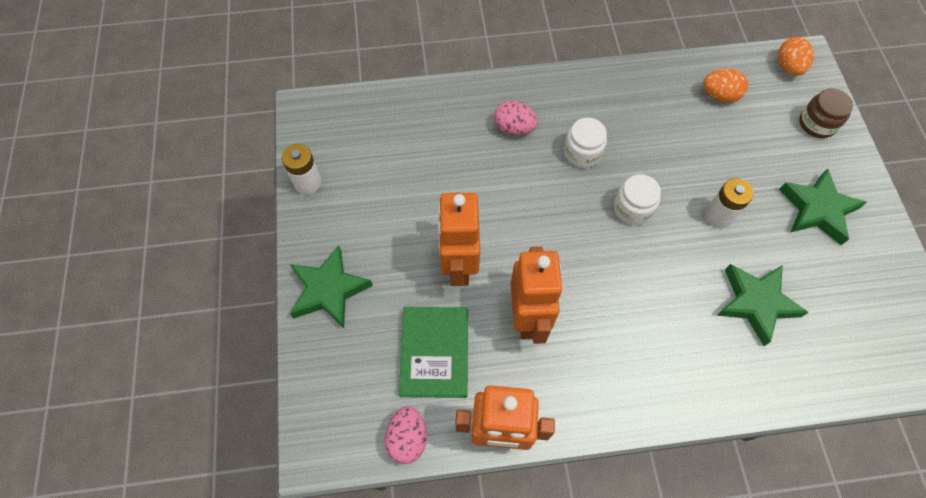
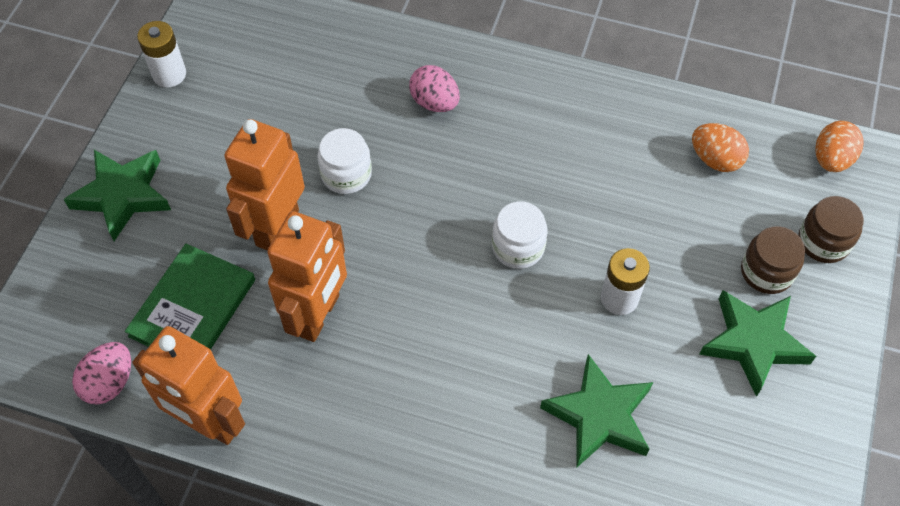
camera: 25 degrees right, 5 degrees down
(582, 152) = (498, 160): white jar -> white jar (346, 174)
(796, 158) = (766, 272): none -> brown jar

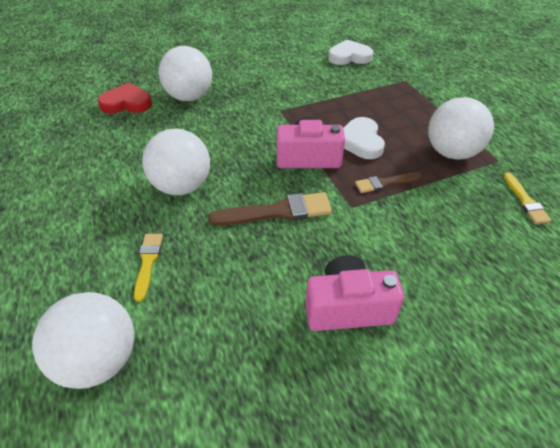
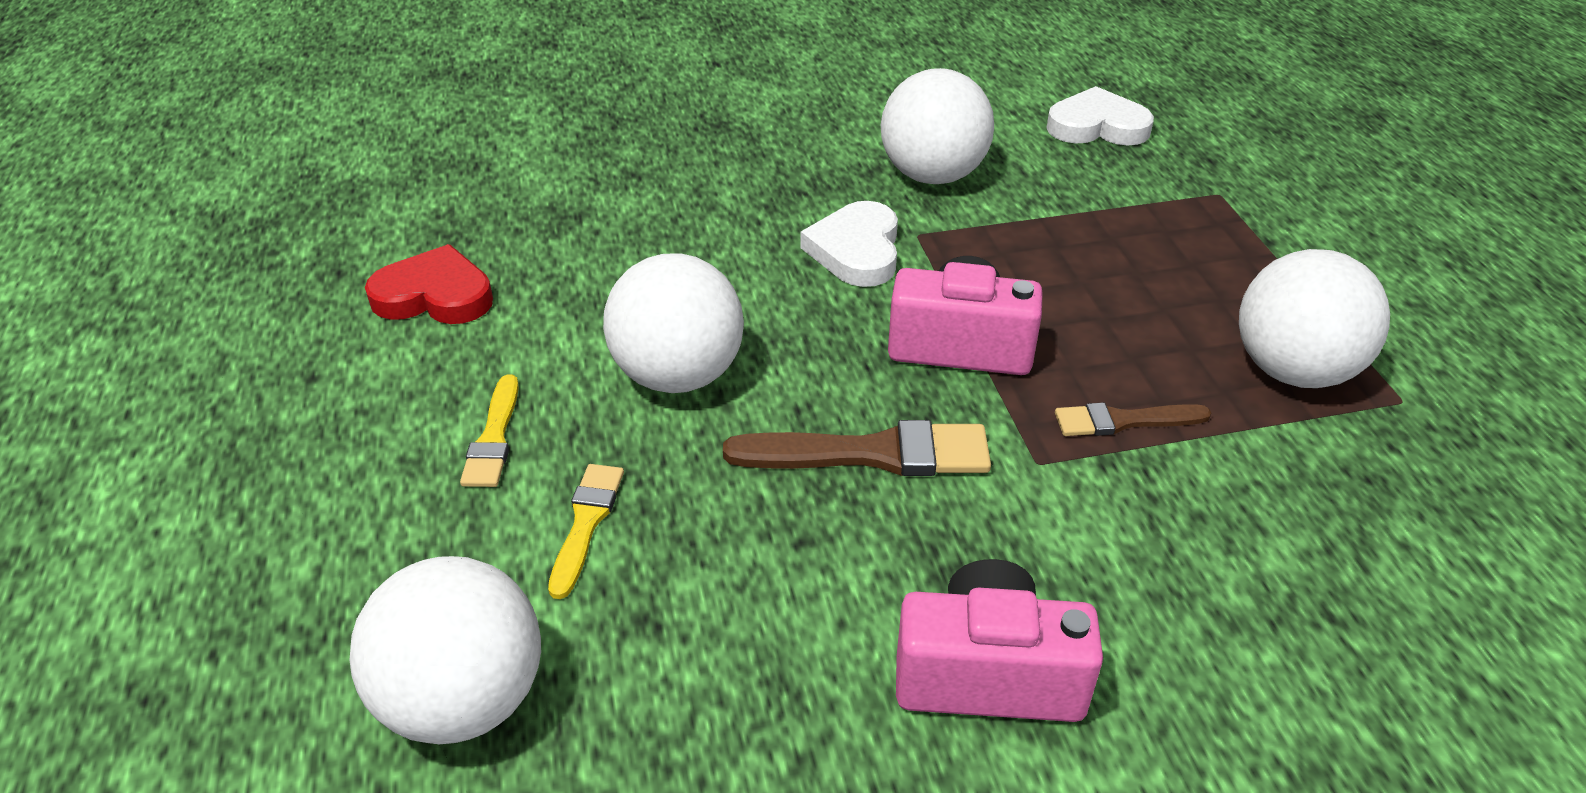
camera: 10 degrees right, 5 degrees down
(126, 103) = (589, 185): red heart -> red heart (434, 295)
(189, 97) = (723, 184): white ball -> white ball (932, 175)
(360, 141) = (1086, 322): white heart -> white heart (856, 250)
(525, 201) = (1446, 500): yellow brush -> yellow brush (494, 438)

* Your instructions: Transcribe all the entries precisely. Do not include any picture.

* Written answer:
camera: 25 degrees right, 5 degrees down
(582, 152) = (498, 160): white jar -> white jar (346, 174)
(796, 158) = (766, 272): none -> brown jar

camera: 10 degrees right, 5 degrees down
(126, 103) = (589, 185): red heart -> red heart (434, 295)
(189, 97) = (723, 184): white ball -> white ball (932, 175)
(360, 141) = (1086, 322): white heart -> white heart (856, 250)
(525, 201) = (1446, 500): yellow brush -> yellow brush (494, 438)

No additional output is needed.